TASK TO CARRY OUT: The task calls for an exact copy of the records, without any images.

AVAILABLE RECORDS:
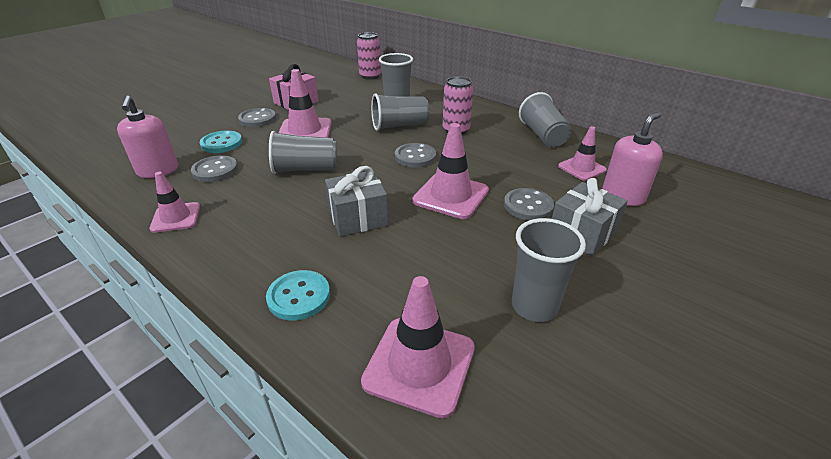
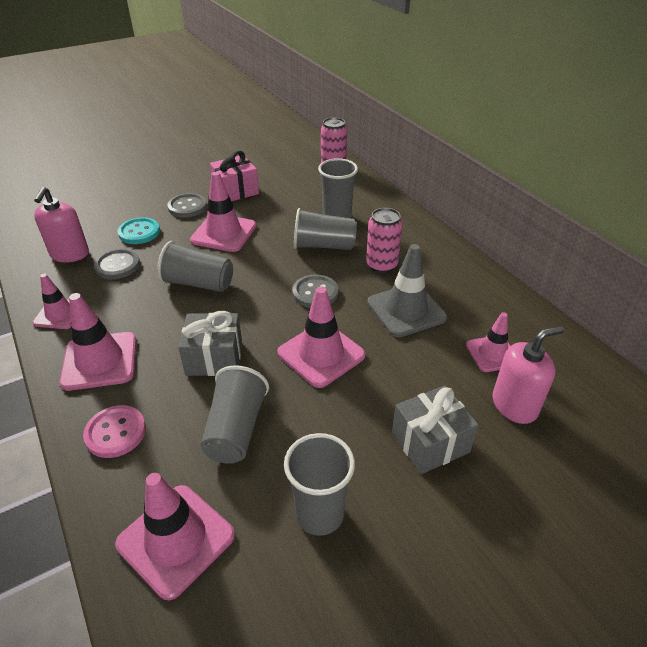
camera: 20 degrees right, 5 degrees up
turquoise button [266,270,330,321] -> pink button [83,405,146,458]
grey button [504,188,554,220] -> none
grey cup [519,92,572,148] -> grey cup moved to [200,365,269,464]
none -> pink traffic cone [59,293,137,391]
none -> grey traffic cone [367,244,447,337]

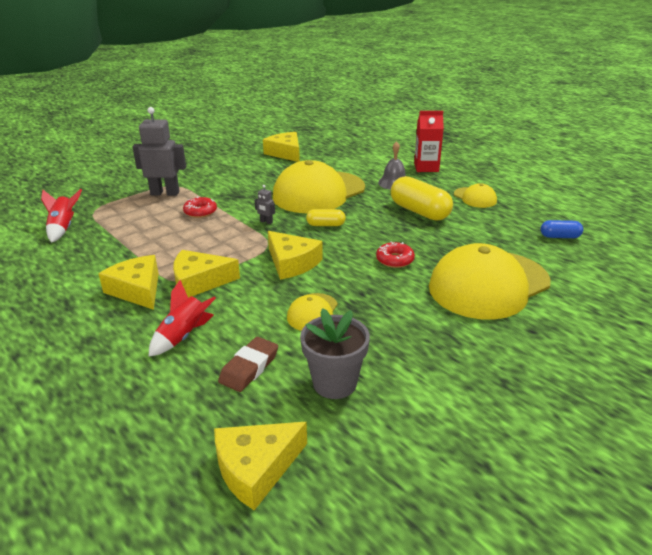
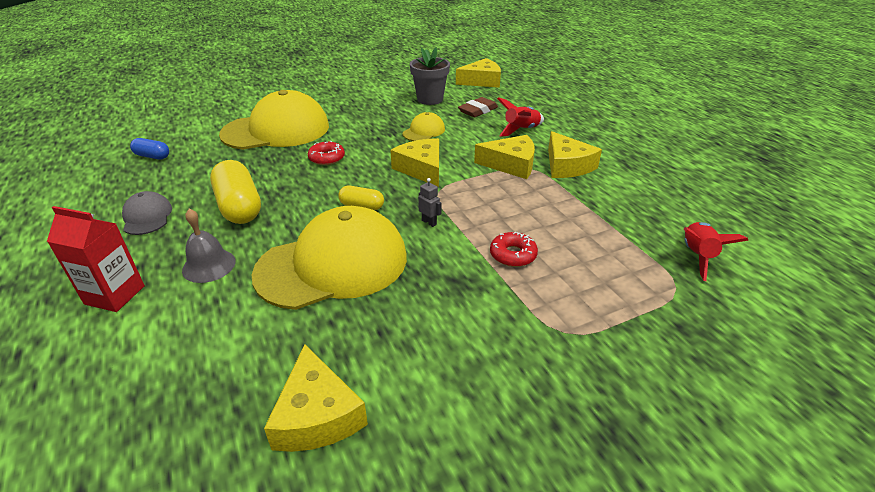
camera: 165 degrees left, 5 degrees up
grey robot [132,107,186,196] -> none
yellow cap [454,183,497,208] -> grey cap [122,191,172,235]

RESPONSE AREA:
camera: 20 degrees right, 5 degrees up
turquoise button [266,270,330,321] -> pink button [83,405,146,458]
grey button [504,188,554,220] -> none
grey cup [519,92,572,148] -> grey cup moved to [200,365,269,464]
none -> pink traffic cone [59,293,137,391]
none -> grey traffic cone [367,244,447,337]

camera: 165 degrees left, 5 degrees up
grey robot [132,107,186,196] -> none
yellow cap [454,183,497,208] -> grey cap [122,191,172,235]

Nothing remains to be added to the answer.